◆ WHAT THIS TASK INVOLVES
Reproduce the data below verbatim from the line containing "(304, 467) = (240, 432): red cube -> none" through its final line, and produce nothing more.
(RECORDS TO PROCESS Opens)
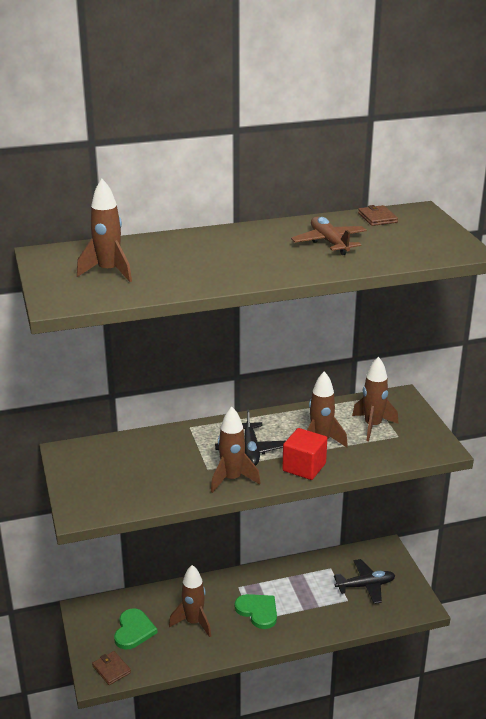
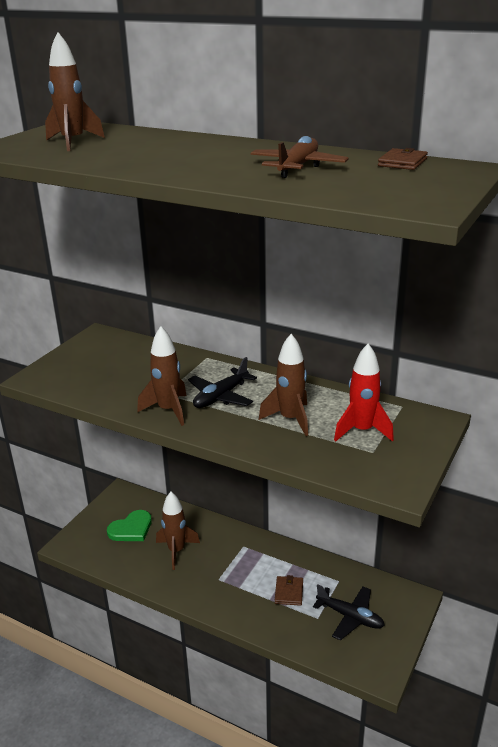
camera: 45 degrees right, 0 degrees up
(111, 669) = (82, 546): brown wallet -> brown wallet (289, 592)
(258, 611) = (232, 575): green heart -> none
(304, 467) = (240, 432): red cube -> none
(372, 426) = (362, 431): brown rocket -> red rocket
(RECORDS TO PROCESS Closes)
◆ EXPECTED ANSWER
(304, 467) = (240, 432): red cube -> none
(372, 426) = (362, 431): brown rocket -> red rocket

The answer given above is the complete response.